▶ What you should do: Search the records for the string "green", then copy each line where it appears.

▶ Entries taken from a collection:
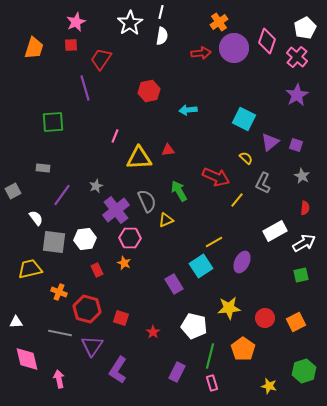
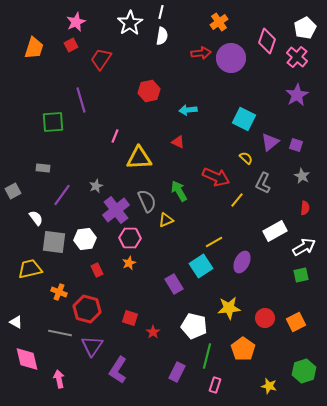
red square at (71, 45): rotated 24 degrees counterclockwise
purple circle at (234, 48): moved 3 px left, 10 px down
purple line at (85, 88): moved 4 px left, 12 px down
red triangle at (168, 150): moved 10 px right, 8 px up; rotated 32 degrees clockwise
white arrow at (304, 243): moved 4 px down
orange star at (124, 263): moved 5 px right; rotated 24 degrees clockwise
red square at (121, 318): moved 9 px right
white triangle at (16, 322): rotated 32 degrees clockwise
green line at (210, 356): moved 3 px left
pink rectangle at (212, 383): moved 3 px right, 2 px down; rotated 35 degrees clockwise
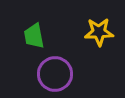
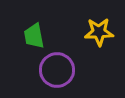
purple circle: moved 2 px right, 4 px up
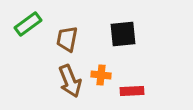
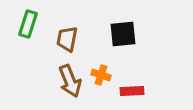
green rectangle: rotated 36 degrees counterclockwise
orange cross: rotated 12 degrees clockwise
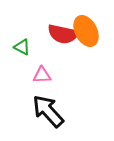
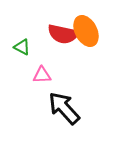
black arrow: moved 16 px right, 3 px up
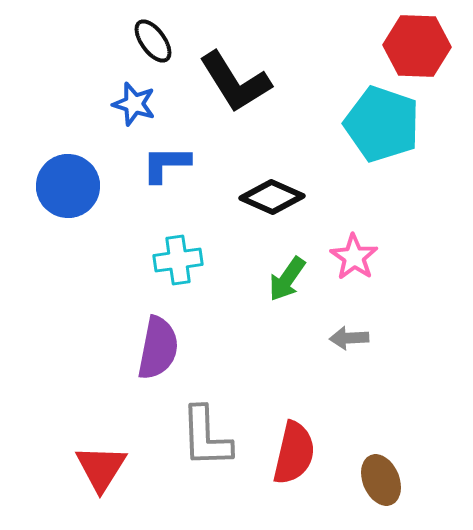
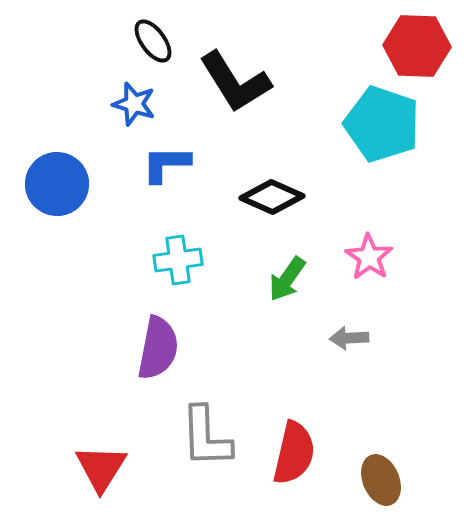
blue circle: moved 11 px left, 2 px up
pink star: moved 15 px right
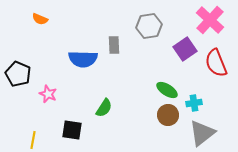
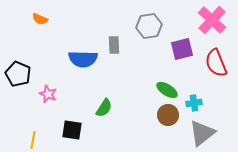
pink cross: moved 2 px right
purple square: moved 3 px left; rotated 20 degrees clockwise
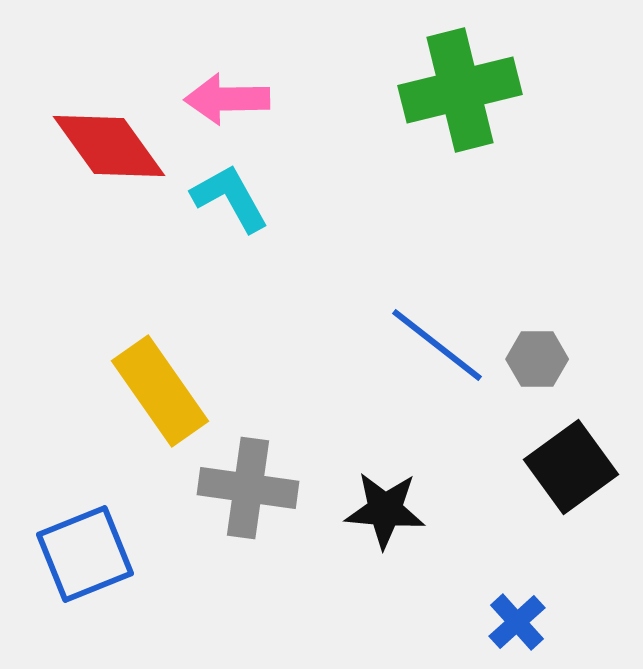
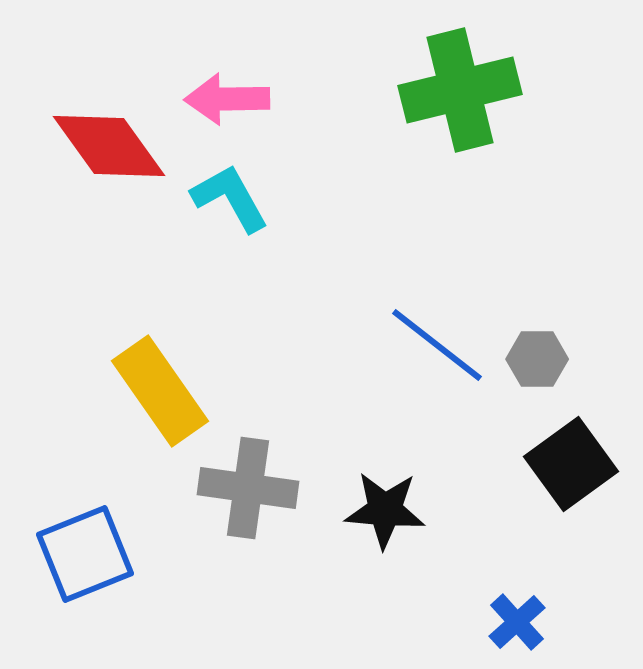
black square: moved 3 px up
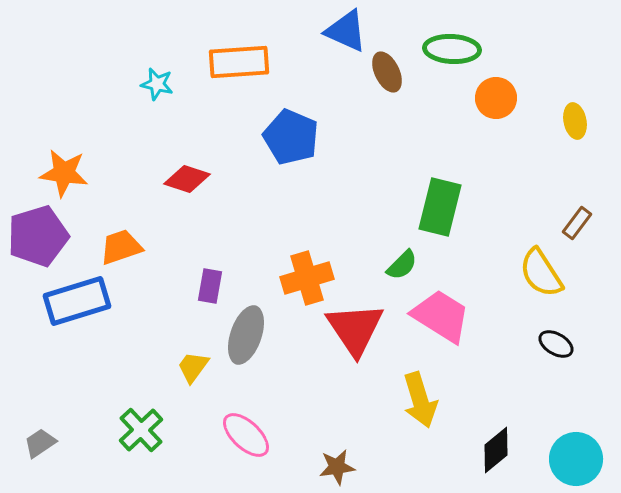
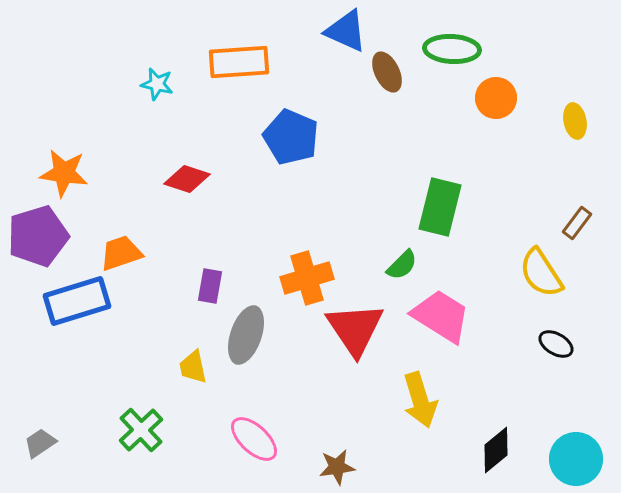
orange trapezoid: moved 6 px down
yellow trapezoid: rotated 48 degrees counterclockwise
pink ellipse: moved 8 px right, 4 px down
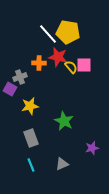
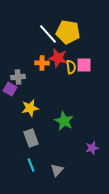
red star: moved 1 px down
orange cross: moved 3 px right
yellow semicircle: rotated 32 degrees clockwise
gray cross: moved 2 px left; rotated 16 degrees clockwise
yellow star: moved 2 px down
gray triangle: moved 5 px left, 6 px down; rotated 24 degrees counterclockwise
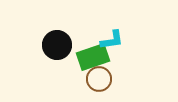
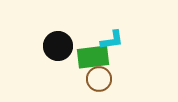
black circle: moved 1 px right, 1 px down
green rectangle: rotated 12 degrees clockwise
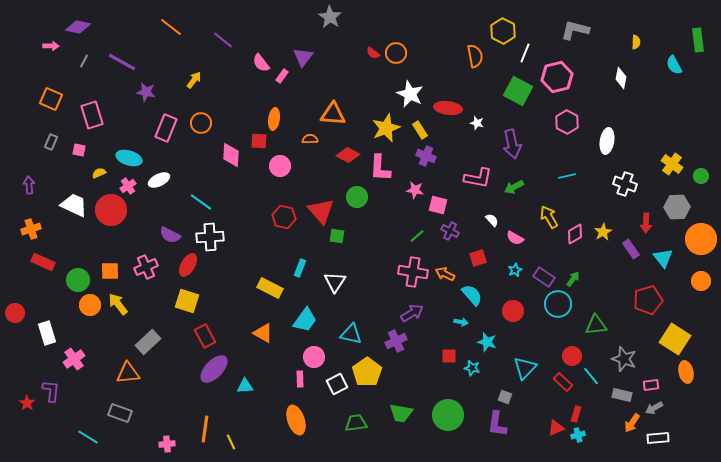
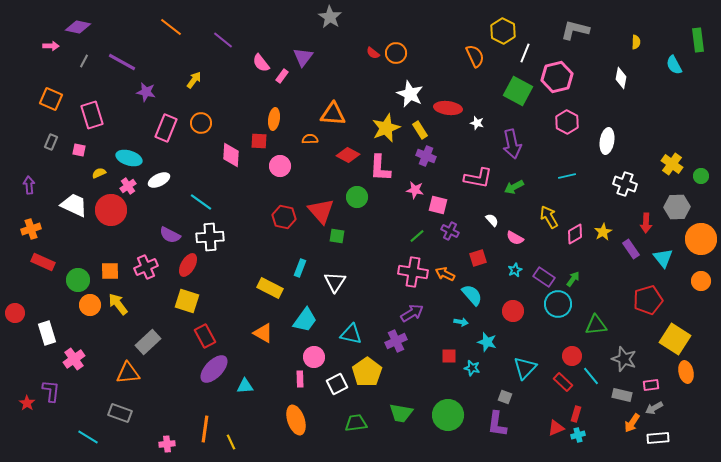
orange semicircle at (475, 56): rotated 15 degrees counterclockwise
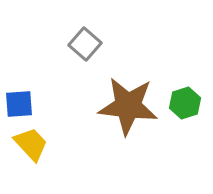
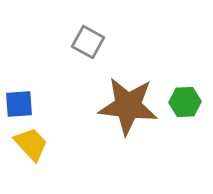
gray square: moved 3 px right, 2 px up; rotated 12 degrees counterclockwise
green hexagon: moved 1 px up; rotated 16 degrees clockwise
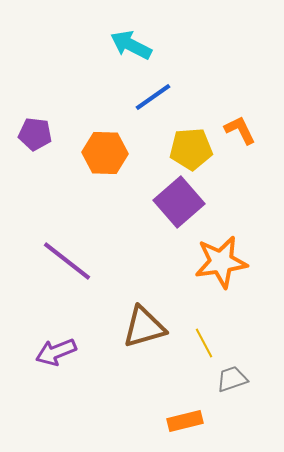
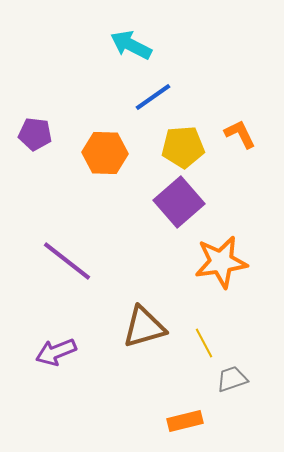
orange L-shape: moved 4 px down
yellow pentagon: moved 8 px left, 2 px up
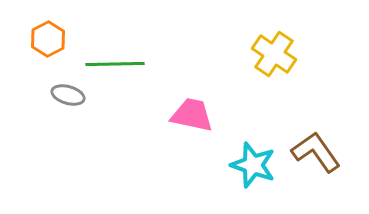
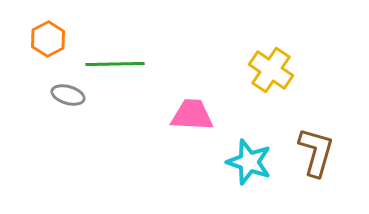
yellow cross: moved 3 px left, 16 px down
pink trapezoid: rotated 9 degrees counterclockwise
brown L-shape: rotated 51 degrees clockwise
cyan star: moved 4 px left, 3 px up
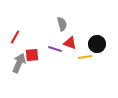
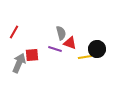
gray semicircle: moved 1 px left, 9 px down
red line: moved 1 px left, 5 px up
black circle: moved 5 px down
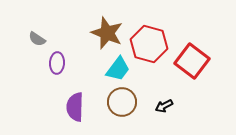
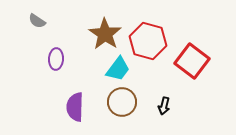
brown star: moved 2 px left, 1 px down; rotated 12 degrees clockwise
gray semicircle: moved 18 px up
red hexagon: moved 1 px left, 3 px up
purple ellipse: moved 1 px left, 4 px up
black arrow: rotated 48 degrees counterclockwise
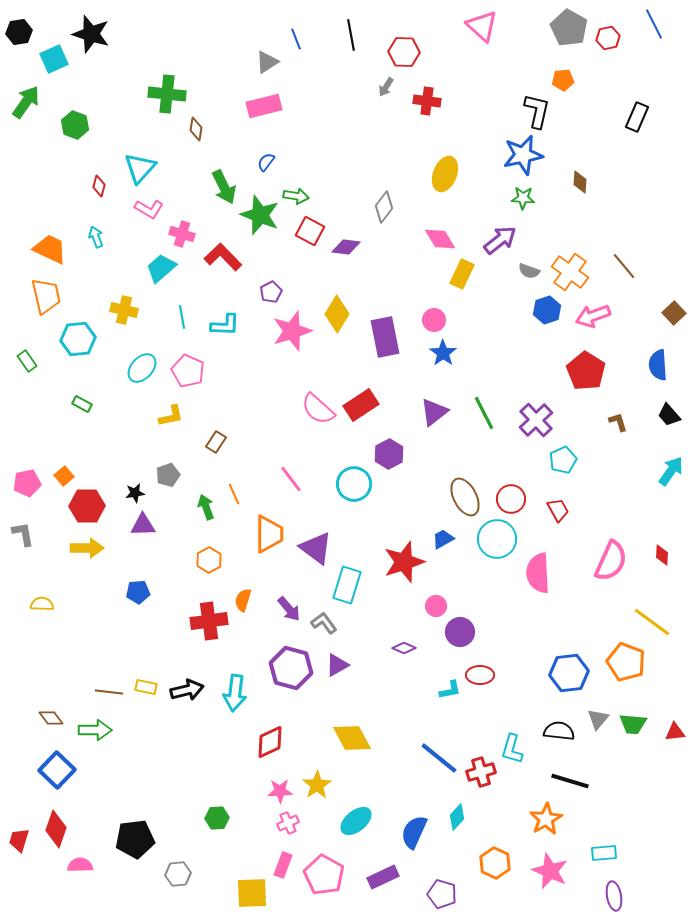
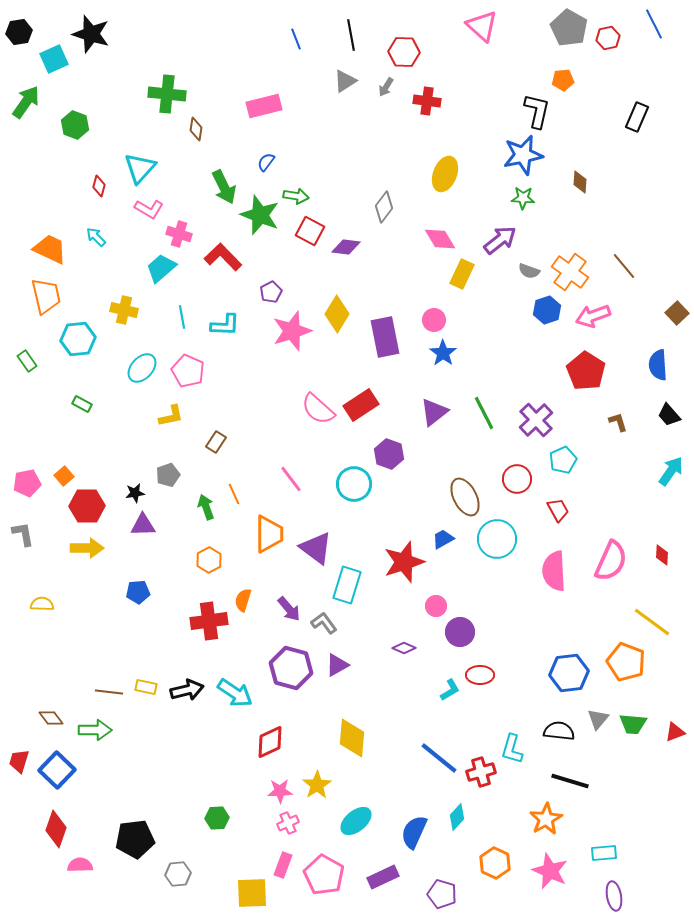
gray triangle at (267, 62): moved 78 px right, 19 px down
pink cross at (182, 234): moved 3 px left
cyan arrow at (96, 237): rotated 25 degrees counterclockwise
brown square at (674, 313): moved 3 px right
purple hexagon at (389, 454): rotated 12 degrees counterclockwise
red circle at (511, 499): moved 6 px right, 20 px up
pink semicircle at (538, 573): moved 16 px right, 2 px up
cyan L-shape at (450, 690): rotated 20 degrees counterclockwise
cyan arrow at (235, 693): rotated 63 degrees counterclockwise
red triangle at (675, 732): rotated 15 degrees counterclockwise
yellow diamond at (352, 738): rotated 33 degrees clockwise
red trapezoid at (19, 840): moved 79 px up
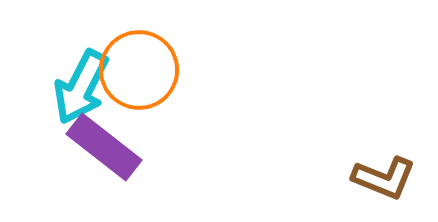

▶ Result below:
green line at (210, 356): moved 3 px left
green rectangle: rotated 36 degrees counterclockwise
green rectangle: rotated 12 degrees clockwise
green hexagon: moved 1 px up; rotated 16 degrees clockwise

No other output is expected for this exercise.